### Task prompt:
Your answer should consist only of the lines below from the one with "brown cross: (54, 33) -> (27, 46), moved" through the one with "cyan rectangle: (280, 143)", copied exactly.

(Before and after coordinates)
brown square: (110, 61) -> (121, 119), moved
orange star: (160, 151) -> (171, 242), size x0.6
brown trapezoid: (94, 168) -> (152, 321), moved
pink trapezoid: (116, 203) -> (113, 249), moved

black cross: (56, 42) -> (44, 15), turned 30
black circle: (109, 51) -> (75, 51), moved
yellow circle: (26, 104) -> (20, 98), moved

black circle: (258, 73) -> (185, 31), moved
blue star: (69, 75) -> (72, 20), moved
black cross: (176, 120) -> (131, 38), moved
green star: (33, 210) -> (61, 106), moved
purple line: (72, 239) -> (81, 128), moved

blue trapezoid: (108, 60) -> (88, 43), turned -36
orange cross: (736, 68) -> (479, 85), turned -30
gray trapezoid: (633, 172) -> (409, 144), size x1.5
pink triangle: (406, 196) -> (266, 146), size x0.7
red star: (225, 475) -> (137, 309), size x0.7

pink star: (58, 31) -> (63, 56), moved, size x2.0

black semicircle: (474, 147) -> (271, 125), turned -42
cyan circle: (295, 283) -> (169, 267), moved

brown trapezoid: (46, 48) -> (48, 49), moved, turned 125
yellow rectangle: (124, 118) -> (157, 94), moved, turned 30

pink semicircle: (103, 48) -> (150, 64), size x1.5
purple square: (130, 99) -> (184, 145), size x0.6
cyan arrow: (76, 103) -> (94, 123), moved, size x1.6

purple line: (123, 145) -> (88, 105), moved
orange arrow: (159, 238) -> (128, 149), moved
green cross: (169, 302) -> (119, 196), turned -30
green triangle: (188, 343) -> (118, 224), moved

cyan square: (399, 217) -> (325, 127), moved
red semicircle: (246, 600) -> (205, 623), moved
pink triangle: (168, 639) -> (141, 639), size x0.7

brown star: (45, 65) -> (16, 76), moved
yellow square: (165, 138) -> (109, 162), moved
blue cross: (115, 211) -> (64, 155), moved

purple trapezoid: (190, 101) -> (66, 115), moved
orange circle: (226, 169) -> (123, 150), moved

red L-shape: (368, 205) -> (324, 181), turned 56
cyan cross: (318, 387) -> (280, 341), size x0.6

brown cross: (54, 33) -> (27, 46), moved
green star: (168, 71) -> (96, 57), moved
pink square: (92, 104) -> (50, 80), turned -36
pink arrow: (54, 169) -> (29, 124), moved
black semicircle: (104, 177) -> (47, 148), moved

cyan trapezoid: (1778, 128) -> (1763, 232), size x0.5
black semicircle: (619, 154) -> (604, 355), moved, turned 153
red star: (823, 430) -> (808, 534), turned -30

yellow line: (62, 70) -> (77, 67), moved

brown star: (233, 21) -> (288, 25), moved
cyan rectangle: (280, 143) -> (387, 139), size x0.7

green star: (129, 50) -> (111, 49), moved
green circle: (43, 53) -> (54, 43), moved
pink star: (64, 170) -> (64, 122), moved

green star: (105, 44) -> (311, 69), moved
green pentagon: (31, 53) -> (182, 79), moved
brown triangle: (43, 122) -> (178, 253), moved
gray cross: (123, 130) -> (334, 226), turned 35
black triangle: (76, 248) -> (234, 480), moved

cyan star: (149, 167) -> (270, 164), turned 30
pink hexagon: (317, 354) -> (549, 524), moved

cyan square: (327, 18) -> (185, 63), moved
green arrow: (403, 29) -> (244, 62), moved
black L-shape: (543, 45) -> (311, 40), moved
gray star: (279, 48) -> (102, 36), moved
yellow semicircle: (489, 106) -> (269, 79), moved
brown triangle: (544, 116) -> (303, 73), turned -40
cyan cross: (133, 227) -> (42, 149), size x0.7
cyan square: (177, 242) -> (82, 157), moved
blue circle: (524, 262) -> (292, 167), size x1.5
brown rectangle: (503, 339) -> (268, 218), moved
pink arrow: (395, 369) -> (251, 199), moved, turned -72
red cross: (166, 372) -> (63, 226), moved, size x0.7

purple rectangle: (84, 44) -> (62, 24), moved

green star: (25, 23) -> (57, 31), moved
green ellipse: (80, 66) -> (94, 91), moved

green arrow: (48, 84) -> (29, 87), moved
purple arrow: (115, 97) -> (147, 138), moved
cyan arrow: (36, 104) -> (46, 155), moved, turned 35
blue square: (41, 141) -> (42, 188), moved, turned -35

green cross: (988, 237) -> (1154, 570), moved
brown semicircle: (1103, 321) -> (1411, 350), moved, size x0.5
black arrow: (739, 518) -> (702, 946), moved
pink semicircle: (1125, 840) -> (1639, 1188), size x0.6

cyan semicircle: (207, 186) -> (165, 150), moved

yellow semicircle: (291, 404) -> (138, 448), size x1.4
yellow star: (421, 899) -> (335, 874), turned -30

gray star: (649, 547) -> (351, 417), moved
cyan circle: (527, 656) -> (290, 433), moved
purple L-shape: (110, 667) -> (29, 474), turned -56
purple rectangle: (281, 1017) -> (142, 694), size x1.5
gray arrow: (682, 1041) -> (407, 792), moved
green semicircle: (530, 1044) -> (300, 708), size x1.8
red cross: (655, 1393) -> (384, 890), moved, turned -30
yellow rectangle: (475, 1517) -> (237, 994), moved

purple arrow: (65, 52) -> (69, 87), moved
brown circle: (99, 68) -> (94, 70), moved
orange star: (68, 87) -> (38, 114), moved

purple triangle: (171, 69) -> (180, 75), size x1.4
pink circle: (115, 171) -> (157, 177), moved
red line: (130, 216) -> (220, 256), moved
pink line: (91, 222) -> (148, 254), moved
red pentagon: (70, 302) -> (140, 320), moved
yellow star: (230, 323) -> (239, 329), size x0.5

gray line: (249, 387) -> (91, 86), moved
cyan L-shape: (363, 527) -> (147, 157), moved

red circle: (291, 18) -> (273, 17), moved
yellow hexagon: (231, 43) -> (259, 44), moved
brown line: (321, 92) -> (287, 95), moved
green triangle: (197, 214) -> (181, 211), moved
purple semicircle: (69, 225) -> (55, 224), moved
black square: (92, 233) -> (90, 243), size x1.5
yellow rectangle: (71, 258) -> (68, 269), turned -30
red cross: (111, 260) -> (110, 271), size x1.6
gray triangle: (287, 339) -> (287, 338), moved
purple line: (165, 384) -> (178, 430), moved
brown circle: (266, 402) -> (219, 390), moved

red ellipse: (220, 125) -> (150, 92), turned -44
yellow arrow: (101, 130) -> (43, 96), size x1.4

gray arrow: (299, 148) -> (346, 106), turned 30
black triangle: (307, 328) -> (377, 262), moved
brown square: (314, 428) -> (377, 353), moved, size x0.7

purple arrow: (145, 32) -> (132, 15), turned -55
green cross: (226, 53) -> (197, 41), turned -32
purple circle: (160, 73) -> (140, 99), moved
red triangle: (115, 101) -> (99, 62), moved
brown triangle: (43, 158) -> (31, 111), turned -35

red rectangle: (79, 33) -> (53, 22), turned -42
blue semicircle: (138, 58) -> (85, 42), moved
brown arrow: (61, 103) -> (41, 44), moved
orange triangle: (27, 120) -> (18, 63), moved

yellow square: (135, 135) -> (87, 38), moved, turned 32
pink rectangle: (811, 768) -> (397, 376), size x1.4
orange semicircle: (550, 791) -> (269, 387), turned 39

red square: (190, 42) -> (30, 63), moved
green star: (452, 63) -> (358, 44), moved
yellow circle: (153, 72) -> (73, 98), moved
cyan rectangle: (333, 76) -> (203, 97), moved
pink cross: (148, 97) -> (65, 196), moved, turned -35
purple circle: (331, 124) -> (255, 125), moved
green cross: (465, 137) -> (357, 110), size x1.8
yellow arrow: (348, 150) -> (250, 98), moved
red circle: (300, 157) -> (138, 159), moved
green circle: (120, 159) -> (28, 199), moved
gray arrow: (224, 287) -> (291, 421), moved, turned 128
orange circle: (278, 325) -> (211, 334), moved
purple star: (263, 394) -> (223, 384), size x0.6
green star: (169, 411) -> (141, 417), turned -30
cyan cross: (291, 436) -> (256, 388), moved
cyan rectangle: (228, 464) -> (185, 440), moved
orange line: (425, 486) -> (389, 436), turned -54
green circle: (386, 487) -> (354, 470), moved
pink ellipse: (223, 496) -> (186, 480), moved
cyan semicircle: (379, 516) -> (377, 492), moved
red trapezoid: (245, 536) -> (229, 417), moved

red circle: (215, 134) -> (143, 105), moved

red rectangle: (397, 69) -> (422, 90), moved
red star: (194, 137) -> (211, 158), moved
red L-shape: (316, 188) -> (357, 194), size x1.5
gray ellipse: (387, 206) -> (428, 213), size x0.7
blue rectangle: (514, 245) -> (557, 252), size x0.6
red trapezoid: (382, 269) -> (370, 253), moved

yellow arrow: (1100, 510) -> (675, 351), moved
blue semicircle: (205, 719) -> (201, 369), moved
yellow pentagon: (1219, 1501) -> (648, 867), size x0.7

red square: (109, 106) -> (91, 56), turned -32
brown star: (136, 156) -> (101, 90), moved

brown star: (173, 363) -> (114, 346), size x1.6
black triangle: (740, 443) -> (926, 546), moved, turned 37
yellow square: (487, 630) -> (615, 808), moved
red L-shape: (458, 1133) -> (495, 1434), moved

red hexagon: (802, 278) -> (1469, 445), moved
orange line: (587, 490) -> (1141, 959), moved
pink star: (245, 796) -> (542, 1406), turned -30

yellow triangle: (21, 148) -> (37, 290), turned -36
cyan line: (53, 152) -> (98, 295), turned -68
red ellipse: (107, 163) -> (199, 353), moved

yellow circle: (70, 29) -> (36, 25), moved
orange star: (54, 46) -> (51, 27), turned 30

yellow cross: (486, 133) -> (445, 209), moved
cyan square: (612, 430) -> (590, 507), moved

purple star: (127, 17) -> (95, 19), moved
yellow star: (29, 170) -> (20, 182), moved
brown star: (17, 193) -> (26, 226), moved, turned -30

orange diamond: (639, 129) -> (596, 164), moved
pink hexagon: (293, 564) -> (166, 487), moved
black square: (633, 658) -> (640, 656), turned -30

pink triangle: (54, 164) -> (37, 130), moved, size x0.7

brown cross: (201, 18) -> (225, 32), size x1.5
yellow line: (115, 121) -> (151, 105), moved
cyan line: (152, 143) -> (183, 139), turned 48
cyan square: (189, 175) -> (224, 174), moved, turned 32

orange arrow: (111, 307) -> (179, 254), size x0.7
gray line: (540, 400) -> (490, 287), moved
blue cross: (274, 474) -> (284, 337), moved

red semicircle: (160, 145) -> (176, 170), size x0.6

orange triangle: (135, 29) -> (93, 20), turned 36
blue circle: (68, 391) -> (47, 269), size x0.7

### Solved problem:
brown cross: (54, 33) -> (27, 46), moved
green star: (168, 71) -> (96, 57), moved
pink square: (92, 104) -> (50, 80), turned -36
pink arrow: (54, 169) -> (29, 124), moved
black semicircle: (104, 177) -> (47, 148), moved

cyan trapezoid: (1778, 128) -> (1763, 232), size x0.5
black semicircle: (619, 154) -> (604, 355), moved, turned 153
red star: (823, 430) -> (808, 534), turned -30

yellow line: (62, 70) -> (77, 67), moved

brown star: (233, 21) -> (288, 25), moved
cyan rectangle: (280, 143) -> (387, 139), size x0.7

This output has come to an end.